**TASK DESCRIPTION**
Reproduce every text line from all the records below without changing anything, and leave the pictures out.

**MATERIAL SHOWN**
▽
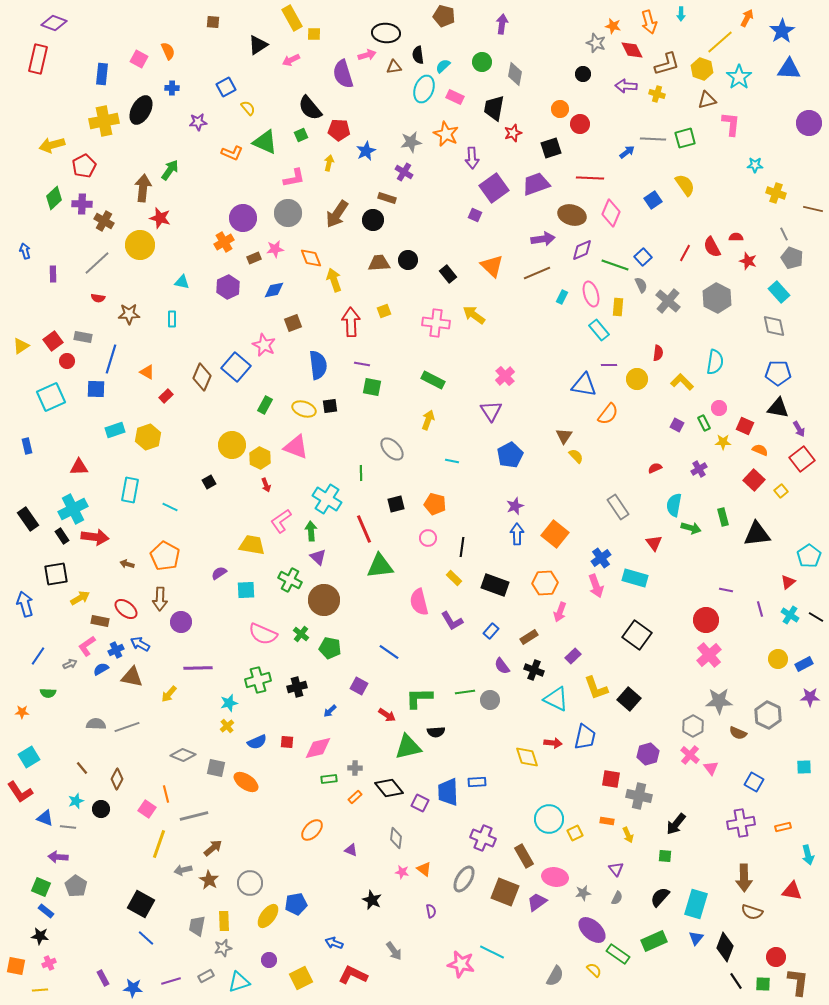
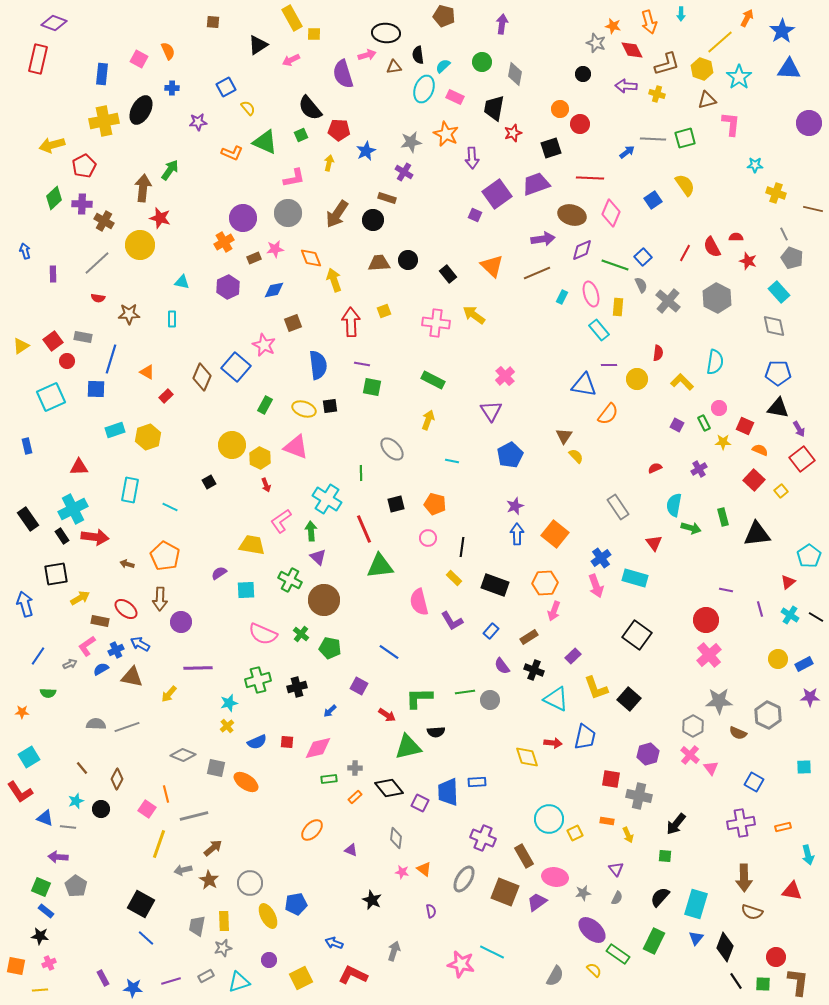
purple square at (494, 188): moved 3 px right, 6 px down
pink arrow at (560, 612): moved 6 px left, 1 px up
yellow ellipse at (268, 916): rotated 65 degrees counterclockwise
green rectangle at (654, 941): rotated 40 degrees counterclockwise
gray arrow at (394, 951): rotated 126 degrees counterclockwise
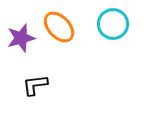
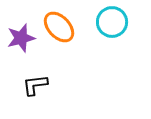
cyan circle: moved 1 px left, 2 px up
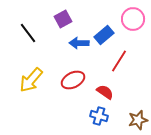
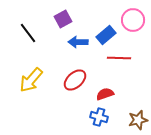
pink circle: moved 1 px down
blue rectangle: moved 2 px right
blue arrow: moved 1 px left, 1 px up
red line: moved 3 px up; rotated 60 degrees clockwise
red ellipse: moved 2 px right; rotated 15 degrees counterclockwise
red semicircle: moved 2 px down; rotated 54 degrees counterclockwise
blue cross: moved 1 px down
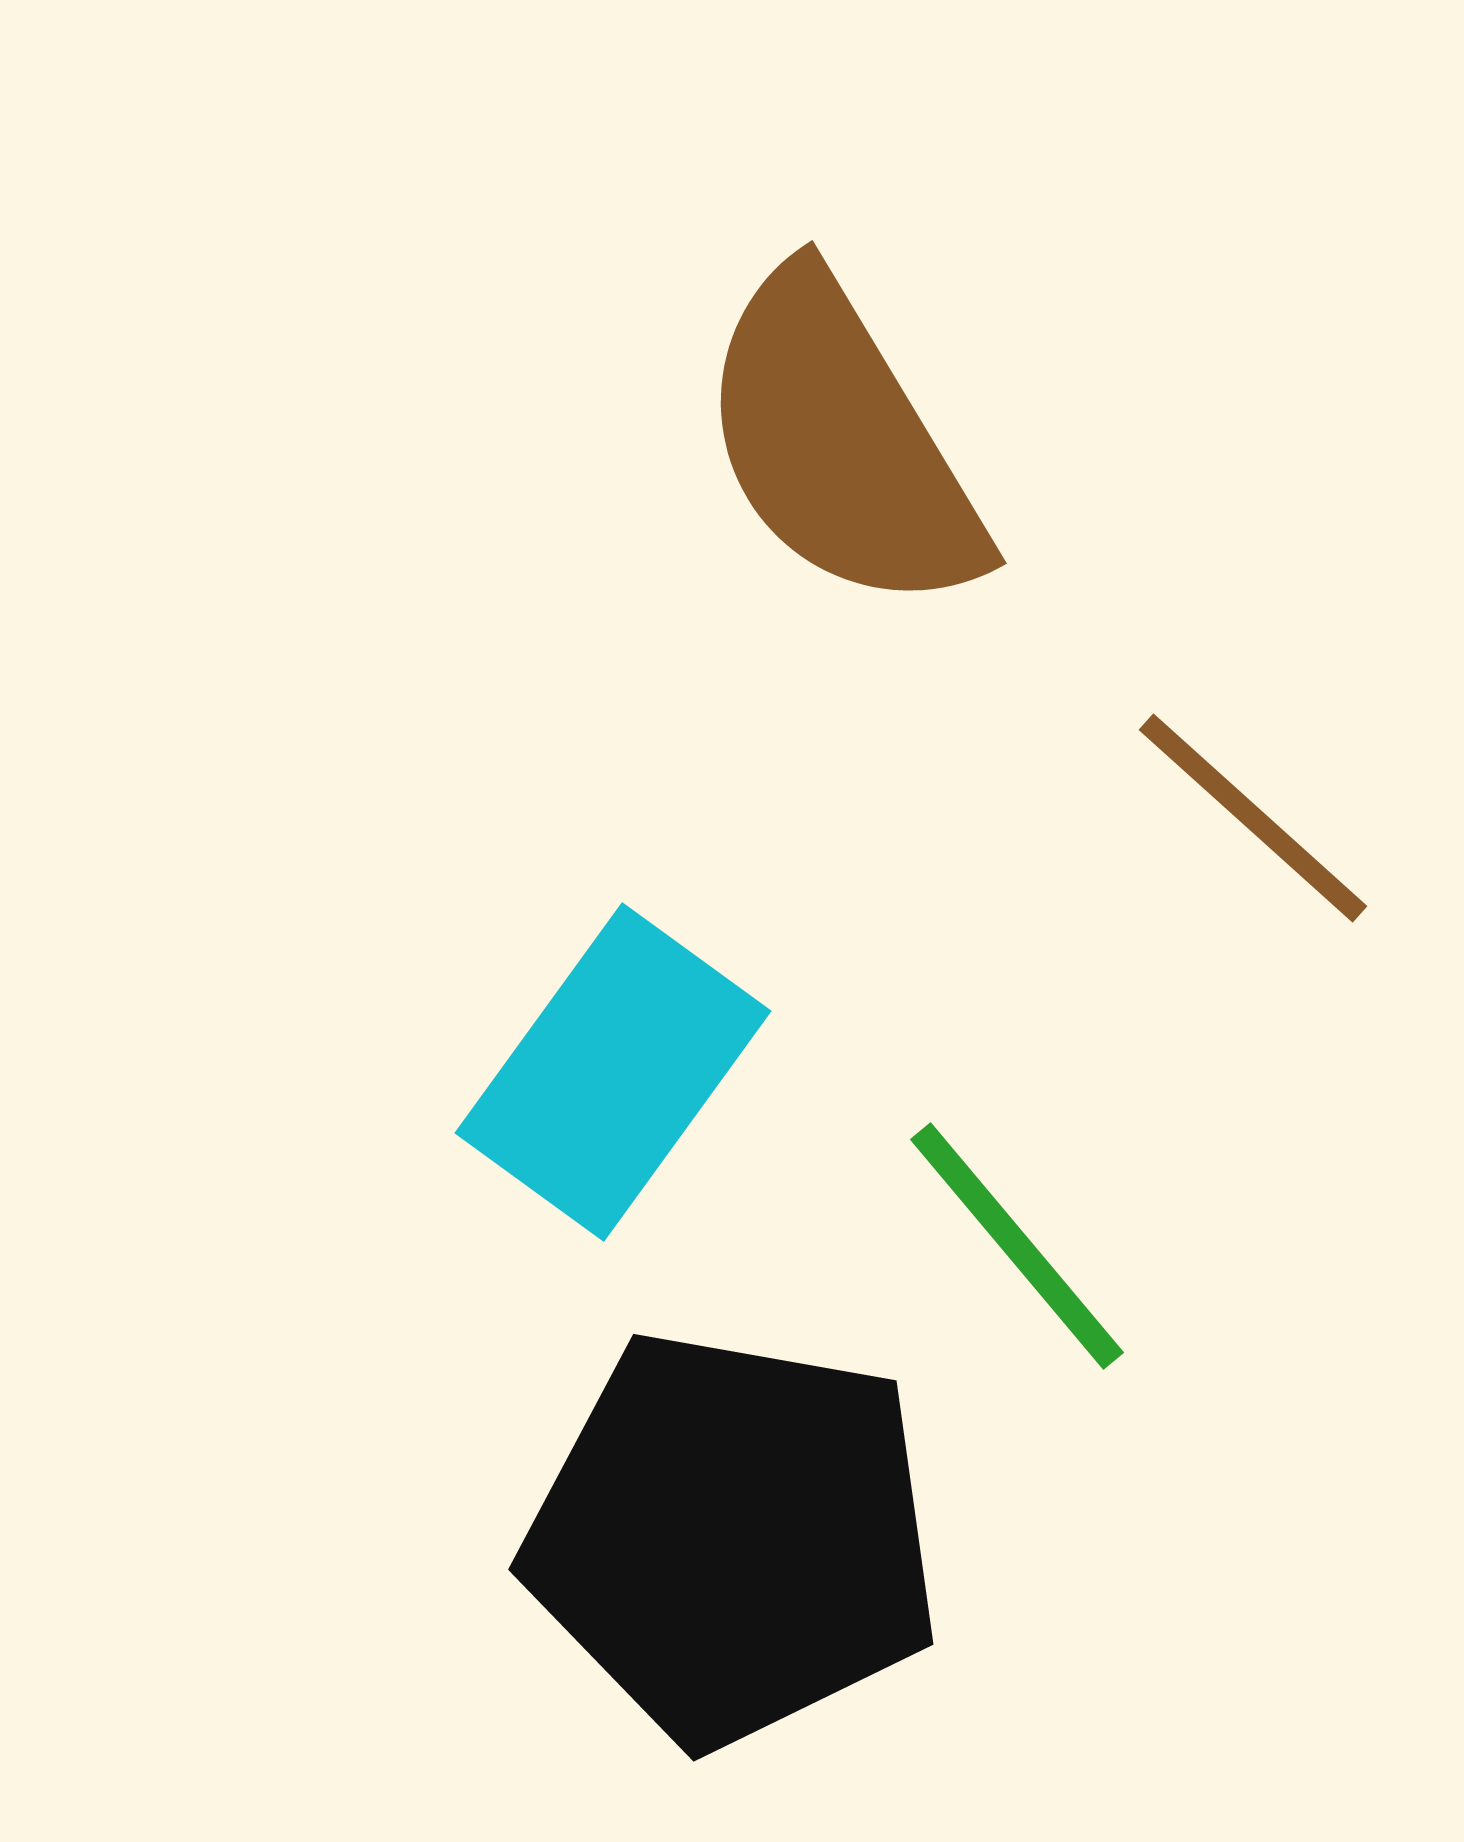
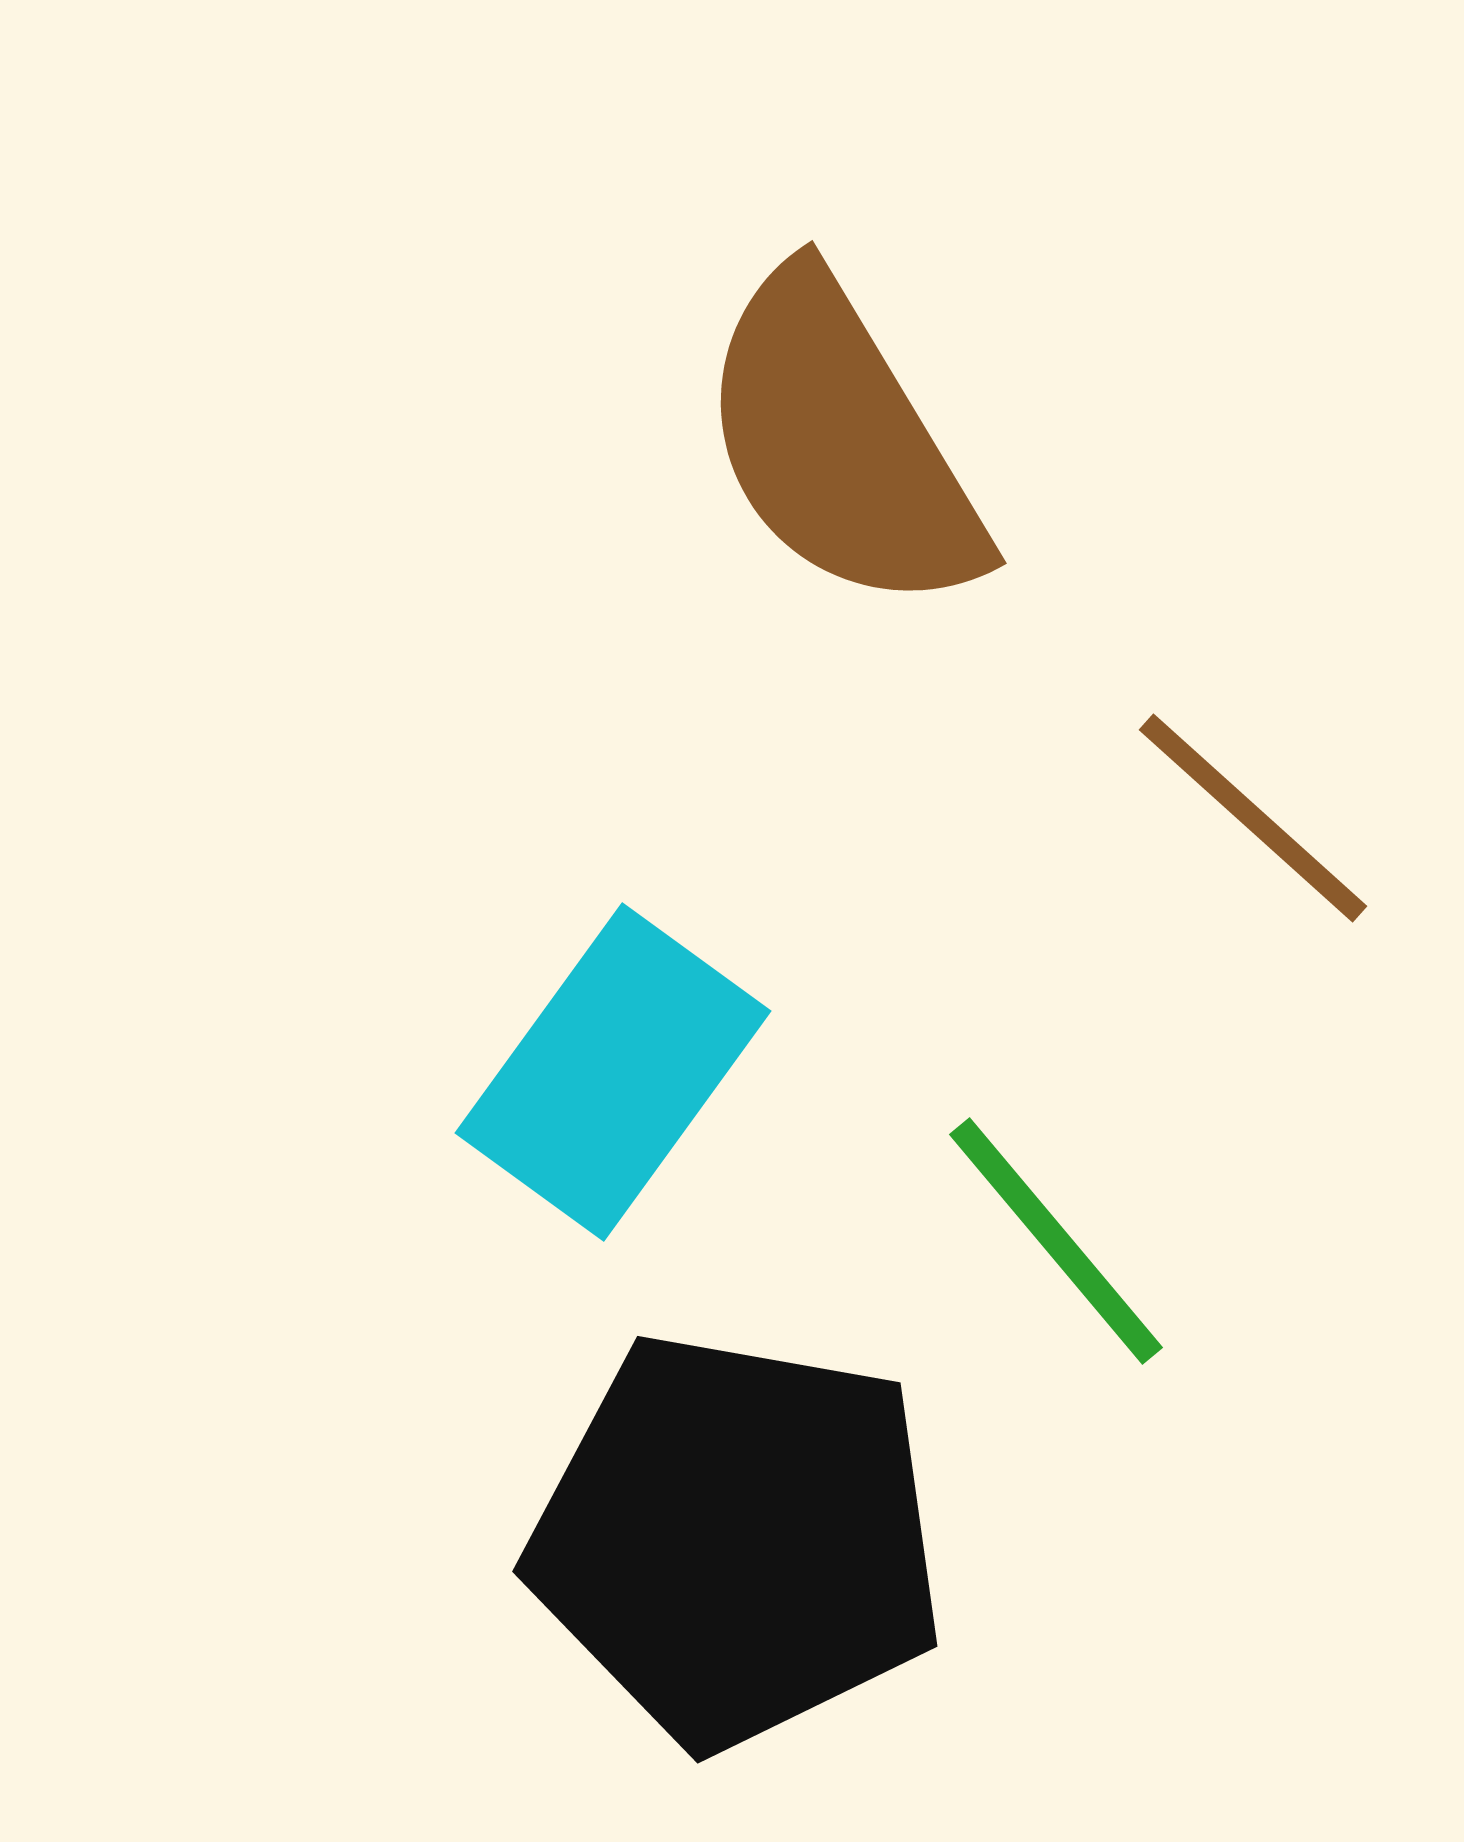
green line: moved 39 px right, 5 px up
black pentagon: moved 4 px right, 2 px down
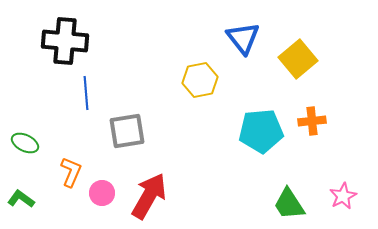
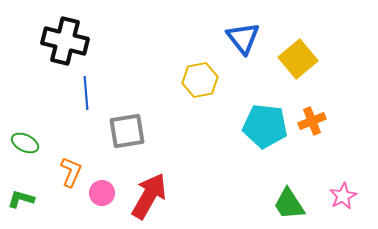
black cross: rotated 9 degrees clockwise
orange cross: rotated 16 degrees counterclockwise
cyan pentagon: moved 4 px right, 5 px up; rotated 12 degrees clockwise
green L-shape: rotated 20 degrees counterclockwise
△
**PROBLEM SOLUTION**
purple square at (494, 188): moved 3 px right, 6 px down
pink arrow at (560, 612): moved 6 px left, 1 px up
yellow ellipse at (268, 916): rotated 65 degrees counterclockwise
green rectangle at (654, 941): rotated 40 degrees counterclockwise
gray arrow at (394, 951): rotated 126 degrees counterclockwise
cyan circle: moved 1 px left, 2 px up
pink circle: moved 1 px down
blue rectangle: moved 2 px right
blue arrow: moved 1 px left, 1 px up
red line: moved 3 px up; rotated 60 degrees clockwise
red ellipse: moved 2 px right; rotated 15 degrees counterclockwise
red semicircle: moved 2 px down; rotated 54 degrees counterclockwise
blue cross: moved 1 px down
green line: moved 39 px right, 5 px up
black pentagon: moved 4 px right, 2 px down
black cross: rotated 9 degrees clockwise
orange cross: rotated 16 degrees counterclockwise
cyan pentagon: moved 4 px right, 5 px up; rotated 12 degrees clockwise
green L-shape: rotated 20 degrees counterclockwise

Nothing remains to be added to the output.